■ **Problem description**
Going through the data below, please show each line containing the string "cyan".

##### Dataset entries

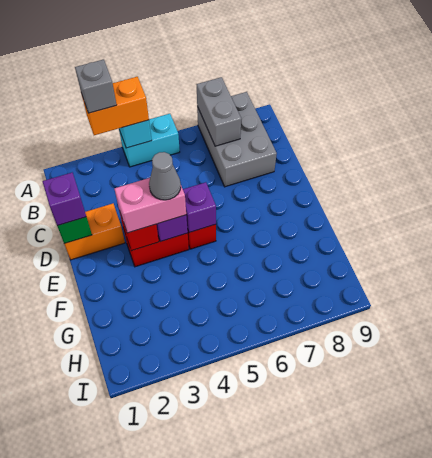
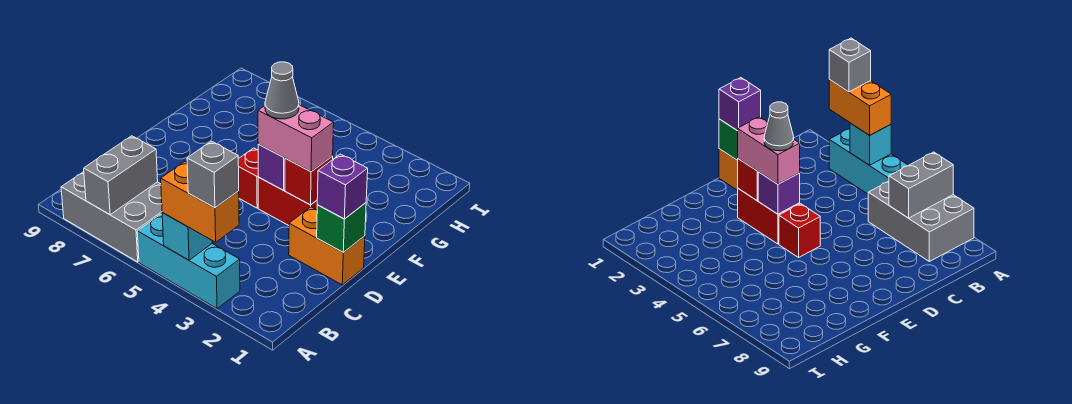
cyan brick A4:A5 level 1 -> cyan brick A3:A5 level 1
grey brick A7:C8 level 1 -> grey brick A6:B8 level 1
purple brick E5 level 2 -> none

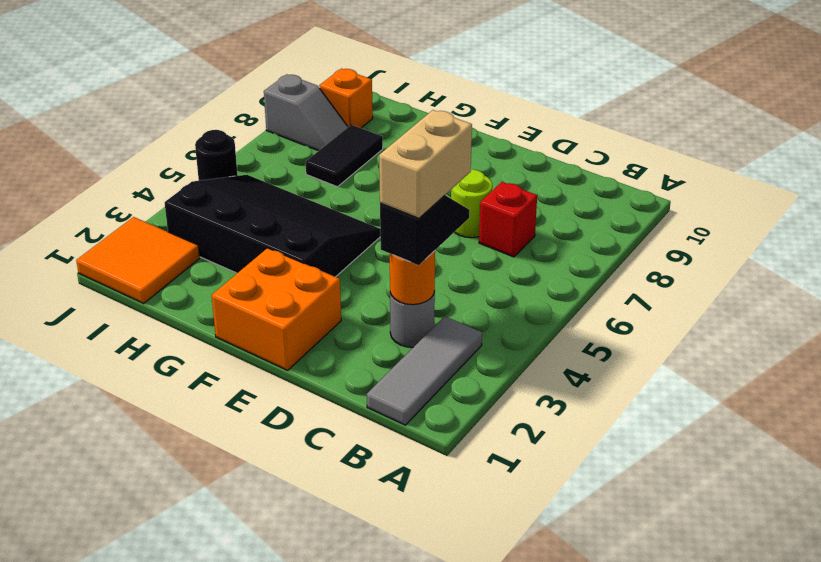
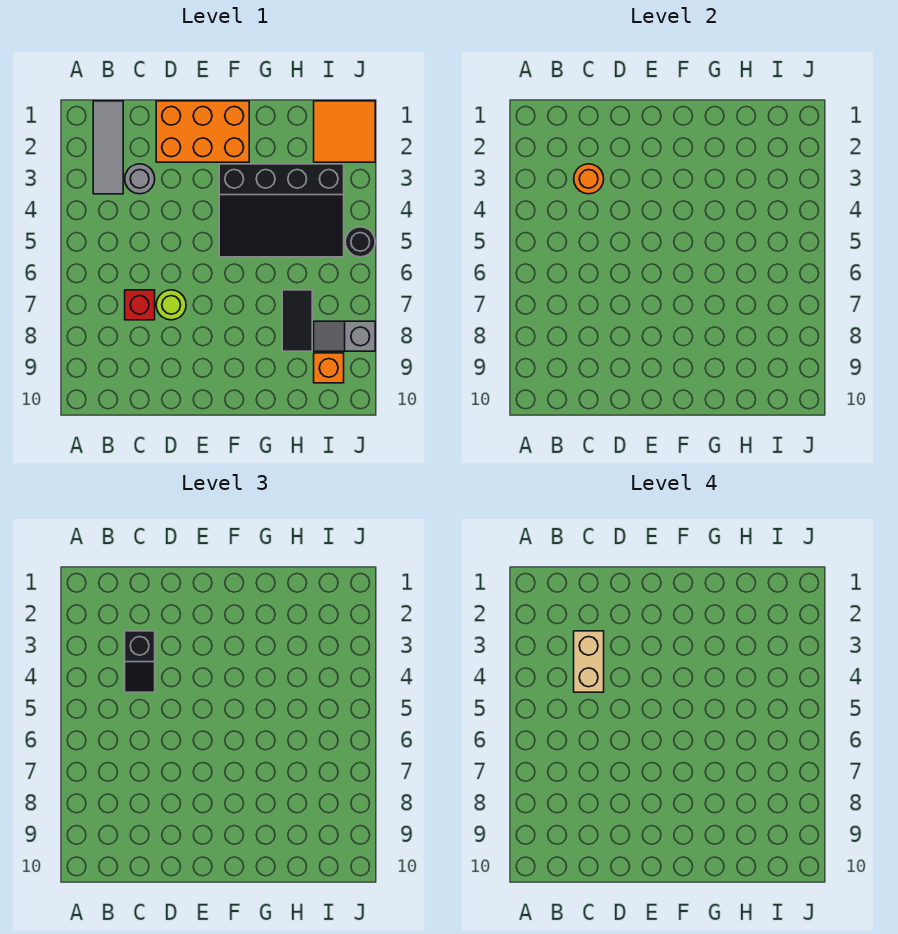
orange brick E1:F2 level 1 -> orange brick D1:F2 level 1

##########
##### Dataset entries

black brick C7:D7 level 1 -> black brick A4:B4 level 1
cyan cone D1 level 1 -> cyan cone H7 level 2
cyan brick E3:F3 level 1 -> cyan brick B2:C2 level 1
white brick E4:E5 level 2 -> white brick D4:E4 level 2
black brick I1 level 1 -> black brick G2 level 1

##########

■ **Problem solution**
cyan brick A4:A5 level 1 -> cyan brick A3:A5 level 1
cyan cone D1 level 1 -> cyan cone H7 level 2
cyan brick E3:F3 level 1 -> cyan brick B2:C2 level 1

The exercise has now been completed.